* [REQUIRED ACTION]
Which of the lines in the data mention the string "degrees"? List them all.

* [SOURCE DATA]
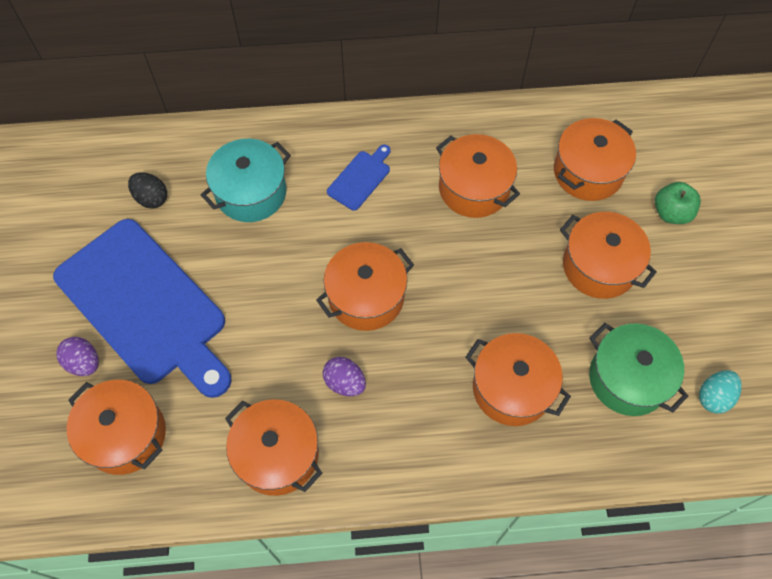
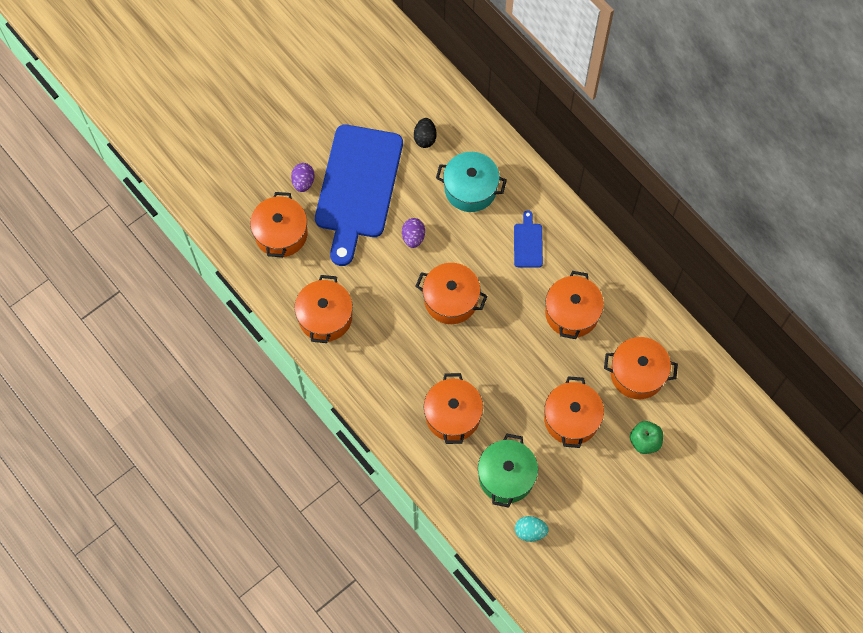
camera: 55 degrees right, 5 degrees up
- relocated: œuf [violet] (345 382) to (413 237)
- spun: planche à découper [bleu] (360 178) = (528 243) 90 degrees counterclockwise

* [ANSWER TO THIS TASK]
camera: 55 degrees right, 5 degrees up
- spun: planche à découper [bleu] (360 178) = (528 243) 90 degrees counterclockwise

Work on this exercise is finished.